● ABOUT THIS EXERCISE
The reply should hold only the lines from the one with "POT2 pin SIG: A0 -> D1" to the one with "POT2: 5k -> 10k", both ends kept, exactly as they appear below, without any pictures.

SOURCE DATA: Begin

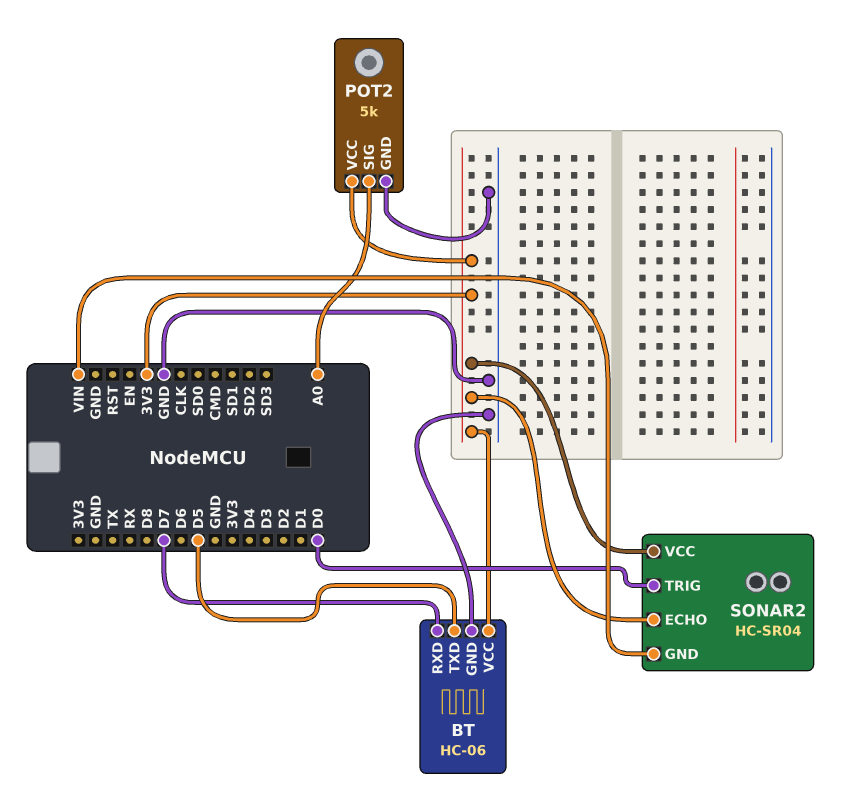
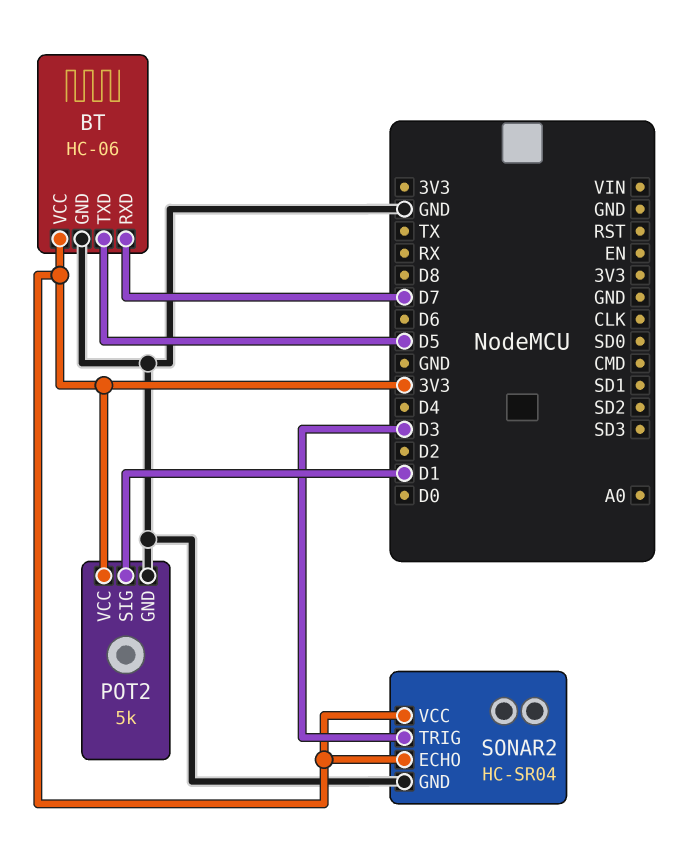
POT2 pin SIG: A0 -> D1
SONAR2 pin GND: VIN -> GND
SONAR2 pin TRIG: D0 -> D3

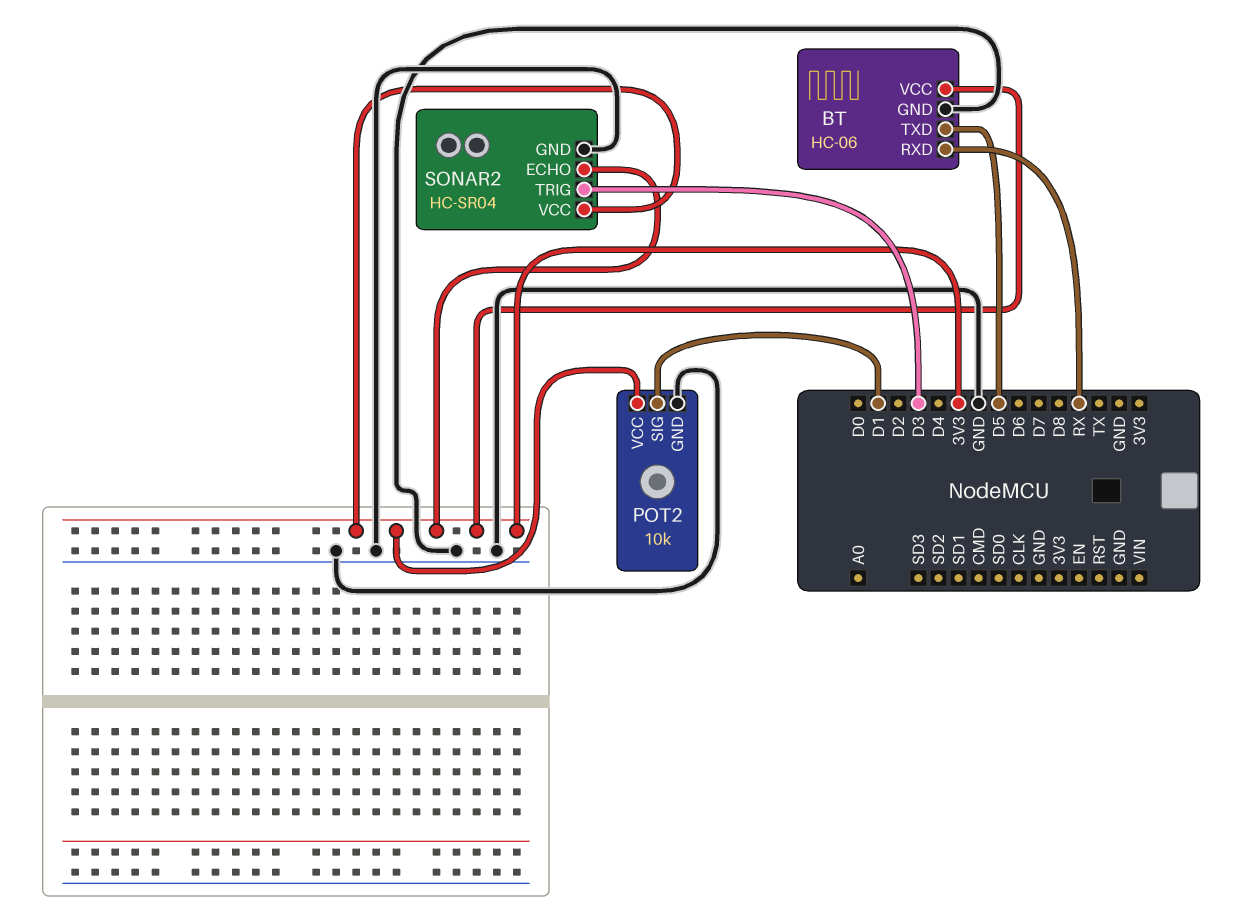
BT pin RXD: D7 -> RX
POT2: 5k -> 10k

SOURCE DATA: End
SOURCE DATA: Begin

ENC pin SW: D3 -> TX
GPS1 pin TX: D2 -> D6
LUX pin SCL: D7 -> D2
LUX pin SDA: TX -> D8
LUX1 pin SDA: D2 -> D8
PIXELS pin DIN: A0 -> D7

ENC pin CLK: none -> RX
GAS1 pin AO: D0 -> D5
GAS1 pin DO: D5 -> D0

SOURCE DATA: End

● EXERCISE OUTPUT
POT2 pin SIG: A0 -> D1
SONAR2 pin GND: VIN -> GND
SONAR2 pin TRIG: D0 -> D3

BT pin RXD: D7 -> RX
POT2: 5k -> 10k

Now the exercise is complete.